[Raw records]
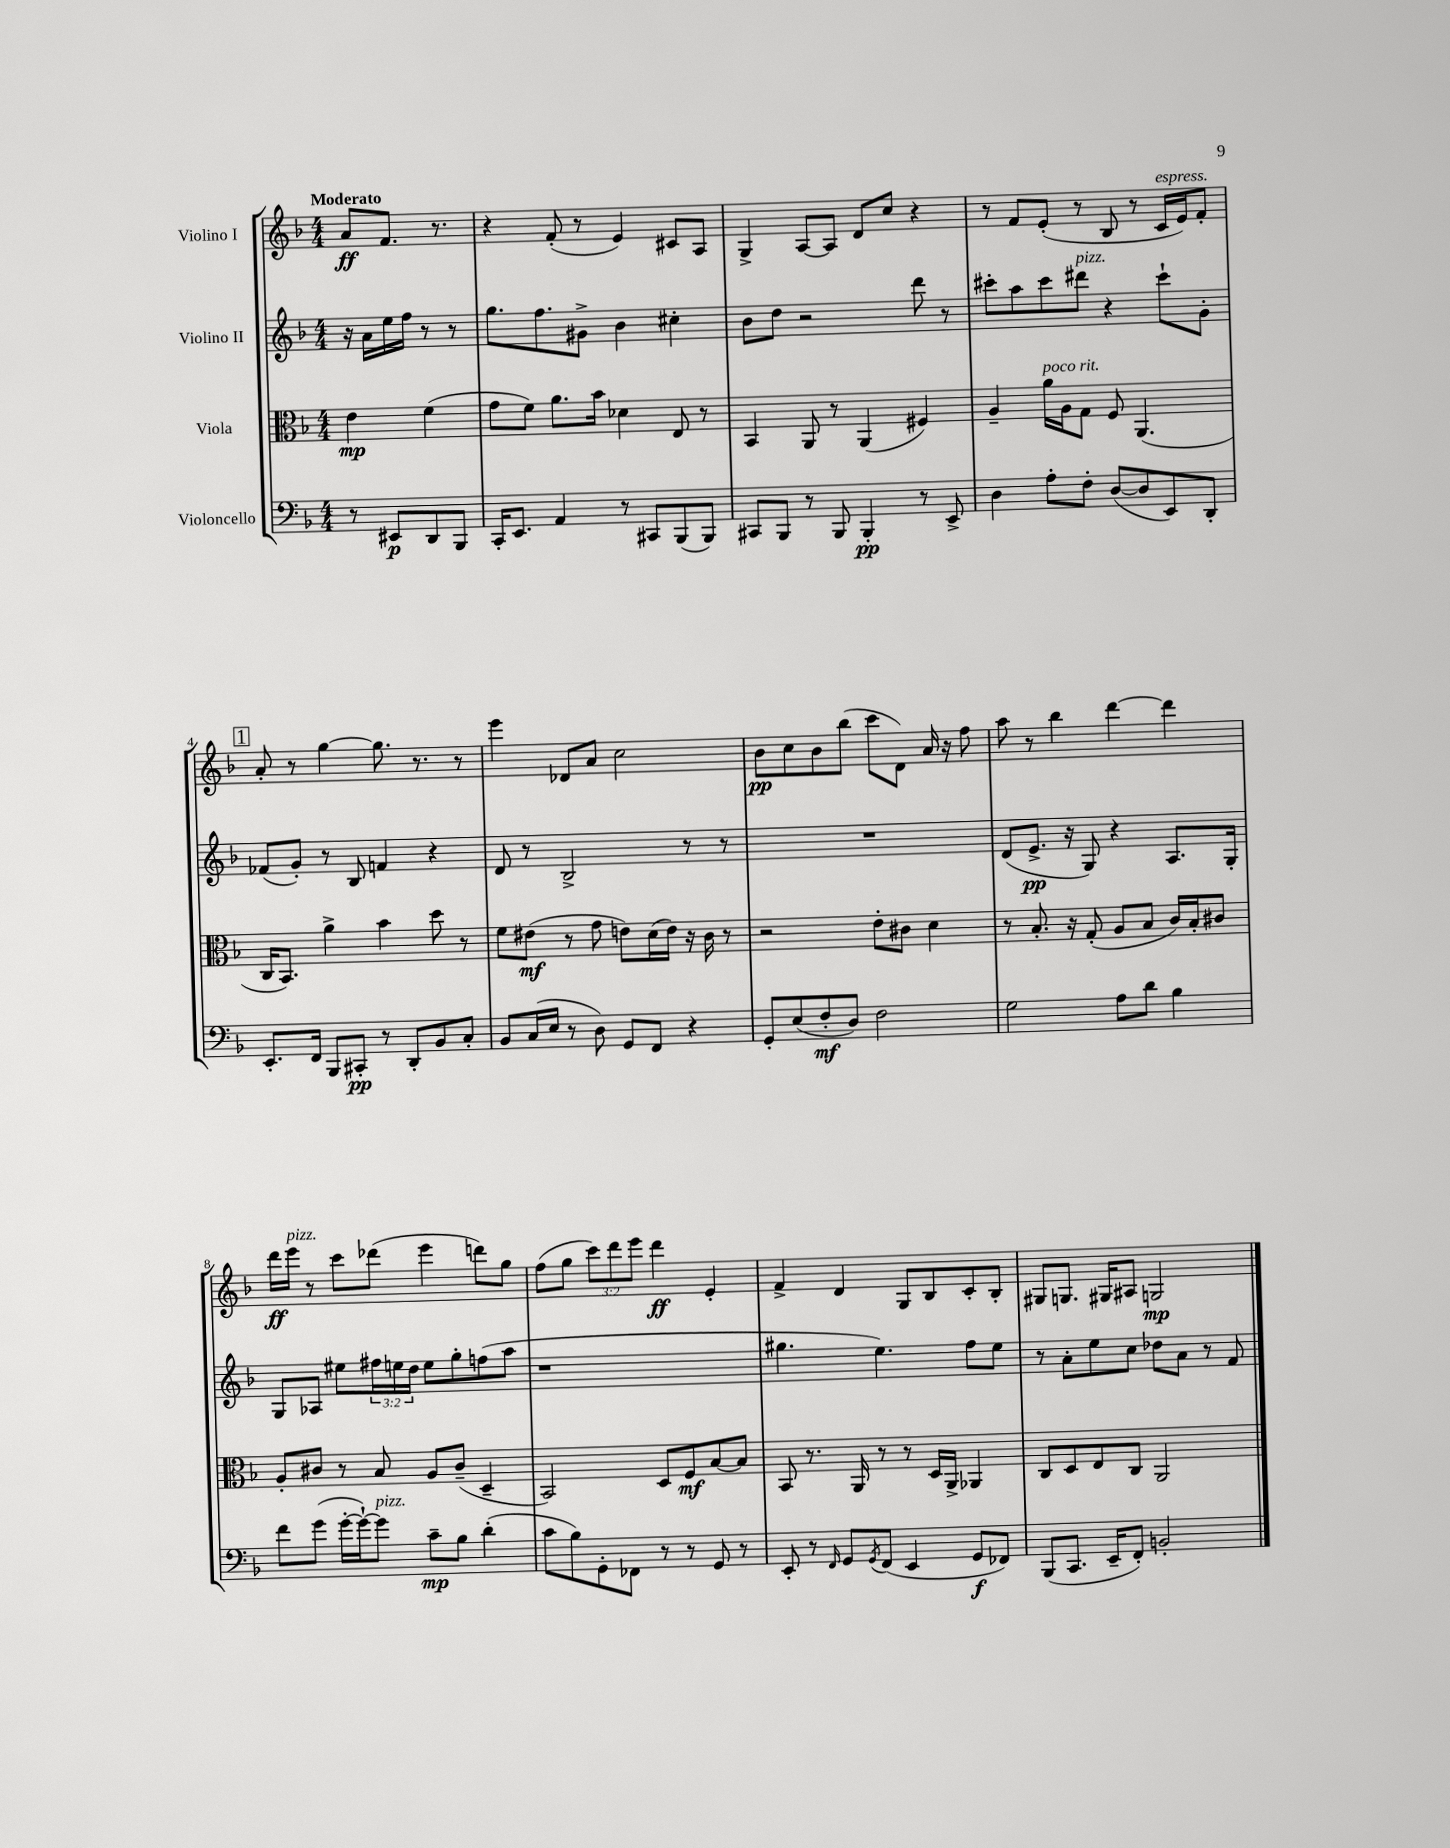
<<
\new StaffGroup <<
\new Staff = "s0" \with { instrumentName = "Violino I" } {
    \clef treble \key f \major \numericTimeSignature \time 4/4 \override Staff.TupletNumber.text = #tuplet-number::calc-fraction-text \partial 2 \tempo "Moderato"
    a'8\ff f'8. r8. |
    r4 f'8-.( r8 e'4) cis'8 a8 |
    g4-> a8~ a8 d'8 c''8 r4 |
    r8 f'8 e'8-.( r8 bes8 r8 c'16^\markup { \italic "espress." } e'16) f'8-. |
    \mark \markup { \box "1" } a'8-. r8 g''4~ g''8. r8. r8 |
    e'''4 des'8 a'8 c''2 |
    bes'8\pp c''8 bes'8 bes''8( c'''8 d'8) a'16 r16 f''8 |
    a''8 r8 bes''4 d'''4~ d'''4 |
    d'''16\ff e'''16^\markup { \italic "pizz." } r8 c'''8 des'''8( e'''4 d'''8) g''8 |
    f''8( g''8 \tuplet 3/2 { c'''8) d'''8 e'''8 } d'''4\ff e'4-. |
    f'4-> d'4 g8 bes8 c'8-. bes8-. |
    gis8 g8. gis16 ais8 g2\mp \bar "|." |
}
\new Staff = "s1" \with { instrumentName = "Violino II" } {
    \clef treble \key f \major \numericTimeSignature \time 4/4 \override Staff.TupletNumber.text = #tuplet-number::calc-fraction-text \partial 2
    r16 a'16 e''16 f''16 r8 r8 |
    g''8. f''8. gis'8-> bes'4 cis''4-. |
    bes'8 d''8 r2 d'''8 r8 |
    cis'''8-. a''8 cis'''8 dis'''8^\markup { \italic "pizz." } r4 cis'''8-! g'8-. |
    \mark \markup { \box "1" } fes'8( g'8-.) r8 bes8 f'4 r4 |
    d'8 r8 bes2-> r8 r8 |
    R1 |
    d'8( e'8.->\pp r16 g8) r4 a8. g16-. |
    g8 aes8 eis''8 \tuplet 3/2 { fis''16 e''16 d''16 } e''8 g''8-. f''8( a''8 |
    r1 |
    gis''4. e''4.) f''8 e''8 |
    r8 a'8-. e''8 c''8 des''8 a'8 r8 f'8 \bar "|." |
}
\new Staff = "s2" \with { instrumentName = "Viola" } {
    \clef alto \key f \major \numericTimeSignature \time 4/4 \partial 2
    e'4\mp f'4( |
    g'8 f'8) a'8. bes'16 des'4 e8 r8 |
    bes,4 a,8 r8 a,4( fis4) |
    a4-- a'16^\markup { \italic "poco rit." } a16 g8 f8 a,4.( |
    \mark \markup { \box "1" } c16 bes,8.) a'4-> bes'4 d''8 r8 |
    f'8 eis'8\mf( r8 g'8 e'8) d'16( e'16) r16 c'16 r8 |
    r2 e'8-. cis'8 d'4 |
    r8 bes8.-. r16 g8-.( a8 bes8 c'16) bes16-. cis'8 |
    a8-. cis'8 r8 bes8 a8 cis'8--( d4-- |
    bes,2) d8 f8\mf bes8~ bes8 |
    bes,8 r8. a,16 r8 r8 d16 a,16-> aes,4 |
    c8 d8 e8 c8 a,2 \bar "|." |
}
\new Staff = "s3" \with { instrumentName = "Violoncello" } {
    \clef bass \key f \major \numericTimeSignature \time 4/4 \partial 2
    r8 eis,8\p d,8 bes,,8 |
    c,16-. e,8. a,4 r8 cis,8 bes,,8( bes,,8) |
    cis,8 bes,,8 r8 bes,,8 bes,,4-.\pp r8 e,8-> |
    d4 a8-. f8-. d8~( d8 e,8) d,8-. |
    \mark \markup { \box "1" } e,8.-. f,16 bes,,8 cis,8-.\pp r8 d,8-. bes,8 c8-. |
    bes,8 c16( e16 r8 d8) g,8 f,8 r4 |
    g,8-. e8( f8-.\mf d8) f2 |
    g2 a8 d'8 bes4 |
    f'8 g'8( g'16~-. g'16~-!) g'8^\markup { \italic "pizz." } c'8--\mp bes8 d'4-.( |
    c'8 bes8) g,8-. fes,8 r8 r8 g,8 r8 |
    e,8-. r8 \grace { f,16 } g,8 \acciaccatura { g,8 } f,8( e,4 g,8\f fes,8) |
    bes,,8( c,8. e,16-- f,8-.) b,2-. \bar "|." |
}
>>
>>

--

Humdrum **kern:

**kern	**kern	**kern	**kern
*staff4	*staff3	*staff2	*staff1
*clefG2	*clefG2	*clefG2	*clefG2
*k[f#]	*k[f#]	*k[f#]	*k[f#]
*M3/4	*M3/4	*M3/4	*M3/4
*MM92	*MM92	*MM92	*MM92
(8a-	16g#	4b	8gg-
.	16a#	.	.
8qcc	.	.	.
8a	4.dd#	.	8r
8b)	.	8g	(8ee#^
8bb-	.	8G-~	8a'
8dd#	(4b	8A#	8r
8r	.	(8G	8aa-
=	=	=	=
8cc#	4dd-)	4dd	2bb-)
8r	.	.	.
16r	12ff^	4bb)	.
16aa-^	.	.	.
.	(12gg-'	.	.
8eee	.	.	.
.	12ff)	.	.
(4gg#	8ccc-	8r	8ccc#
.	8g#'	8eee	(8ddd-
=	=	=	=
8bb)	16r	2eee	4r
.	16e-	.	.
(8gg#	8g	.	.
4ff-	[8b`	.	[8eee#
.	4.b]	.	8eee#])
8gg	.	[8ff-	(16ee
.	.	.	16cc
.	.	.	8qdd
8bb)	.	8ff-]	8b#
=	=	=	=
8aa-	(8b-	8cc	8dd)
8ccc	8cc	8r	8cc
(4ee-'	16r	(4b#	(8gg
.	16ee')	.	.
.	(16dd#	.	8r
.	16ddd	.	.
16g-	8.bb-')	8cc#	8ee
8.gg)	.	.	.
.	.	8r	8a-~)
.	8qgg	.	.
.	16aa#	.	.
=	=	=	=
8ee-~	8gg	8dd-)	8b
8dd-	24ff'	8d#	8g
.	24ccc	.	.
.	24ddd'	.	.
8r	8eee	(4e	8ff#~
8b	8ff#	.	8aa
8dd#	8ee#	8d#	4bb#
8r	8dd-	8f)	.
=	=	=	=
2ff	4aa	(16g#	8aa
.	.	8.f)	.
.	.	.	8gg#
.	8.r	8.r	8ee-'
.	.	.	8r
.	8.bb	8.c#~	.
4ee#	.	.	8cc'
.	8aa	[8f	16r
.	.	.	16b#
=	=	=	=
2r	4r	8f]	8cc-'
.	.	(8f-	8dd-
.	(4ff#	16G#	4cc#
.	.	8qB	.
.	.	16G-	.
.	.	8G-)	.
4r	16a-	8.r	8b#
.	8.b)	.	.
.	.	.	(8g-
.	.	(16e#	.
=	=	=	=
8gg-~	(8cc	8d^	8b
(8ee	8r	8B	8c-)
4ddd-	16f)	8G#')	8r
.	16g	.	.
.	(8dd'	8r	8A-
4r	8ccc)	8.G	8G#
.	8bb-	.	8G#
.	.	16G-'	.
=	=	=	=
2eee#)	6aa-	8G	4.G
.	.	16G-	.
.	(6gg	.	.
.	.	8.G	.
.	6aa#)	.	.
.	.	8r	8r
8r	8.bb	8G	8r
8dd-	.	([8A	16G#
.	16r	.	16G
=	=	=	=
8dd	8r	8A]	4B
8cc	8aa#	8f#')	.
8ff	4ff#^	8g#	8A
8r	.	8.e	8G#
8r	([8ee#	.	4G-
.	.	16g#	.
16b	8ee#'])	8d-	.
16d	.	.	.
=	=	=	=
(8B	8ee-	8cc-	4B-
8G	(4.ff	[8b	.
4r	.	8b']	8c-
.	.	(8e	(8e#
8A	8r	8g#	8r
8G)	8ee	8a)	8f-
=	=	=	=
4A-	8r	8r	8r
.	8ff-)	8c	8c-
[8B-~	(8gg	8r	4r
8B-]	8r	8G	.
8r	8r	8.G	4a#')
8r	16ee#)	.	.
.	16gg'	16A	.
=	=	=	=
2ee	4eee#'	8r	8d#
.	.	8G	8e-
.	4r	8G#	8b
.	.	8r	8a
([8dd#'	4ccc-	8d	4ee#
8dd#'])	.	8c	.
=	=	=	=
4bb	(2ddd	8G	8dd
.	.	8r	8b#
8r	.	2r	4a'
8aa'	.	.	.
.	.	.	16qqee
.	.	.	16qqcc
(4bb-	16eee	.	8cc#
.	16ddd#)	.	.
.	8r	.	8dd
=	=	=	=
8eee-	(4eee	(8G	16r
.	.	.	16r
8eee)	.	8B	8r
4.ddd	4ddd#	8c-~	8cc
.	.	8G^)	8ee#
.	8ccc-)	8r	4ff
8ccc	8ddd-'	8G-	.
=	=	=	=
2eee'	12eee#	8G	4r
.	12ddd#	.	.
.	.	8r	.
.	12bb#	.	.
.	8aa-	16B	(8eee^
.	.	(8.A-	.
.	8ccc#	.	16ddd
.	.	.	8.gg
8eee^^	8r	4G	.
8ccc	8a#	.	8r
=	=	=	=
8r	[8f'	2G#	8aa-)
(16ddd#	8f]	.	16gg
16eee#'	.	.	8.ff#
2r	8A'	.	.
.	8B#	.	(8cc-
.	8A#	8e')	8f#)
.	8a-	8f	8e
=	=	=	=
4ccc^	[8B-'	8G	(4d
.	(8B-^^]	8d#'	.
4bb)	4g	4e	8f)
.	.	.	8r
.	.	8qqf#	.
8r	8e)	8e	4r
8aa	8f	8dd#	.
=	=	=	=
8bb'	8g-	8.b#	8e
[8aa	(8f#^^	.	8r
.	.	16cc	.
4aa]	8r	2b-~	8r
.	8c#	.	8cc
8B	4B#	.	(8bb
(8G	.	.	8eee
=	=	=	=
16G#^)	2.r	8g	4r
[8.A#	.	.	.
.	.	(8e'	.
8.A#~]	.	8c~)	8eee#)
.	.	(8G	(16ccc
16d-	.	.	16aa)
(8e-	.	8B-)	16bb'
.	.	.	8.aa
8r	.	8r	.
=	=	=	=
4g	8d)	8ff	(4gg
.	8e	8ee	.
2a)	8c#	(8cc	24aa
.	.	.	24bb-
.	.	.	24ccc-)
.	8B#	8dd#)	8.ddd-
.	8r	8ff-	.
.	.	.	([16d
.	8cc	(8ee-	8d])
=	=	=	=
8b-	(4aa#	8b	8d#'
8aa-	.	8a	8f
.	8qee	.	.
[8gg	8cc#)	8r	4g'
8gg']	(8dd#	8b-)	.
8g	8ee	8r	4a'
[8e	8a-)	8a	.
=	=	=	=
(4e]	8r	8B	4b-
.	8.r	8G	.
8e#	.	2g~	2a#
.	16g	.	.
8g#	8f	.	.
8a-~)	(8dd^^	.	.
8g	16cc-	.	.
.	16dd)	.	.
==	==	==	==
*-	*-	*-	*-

§ **Work to complete**
From the data above, copy out each line that contains the string "with".

§ **Solved problem**
\new Staff = "s0" \with { instrumentName = "Violino I" } {
\new Staff = "s1" \with { instrumentName = "Violino II" } {
\new Staff = "s2" \with { instrumentName = "Viola" } {
\new Staff = "s3" \with { instrumentName = "Violoncello" } {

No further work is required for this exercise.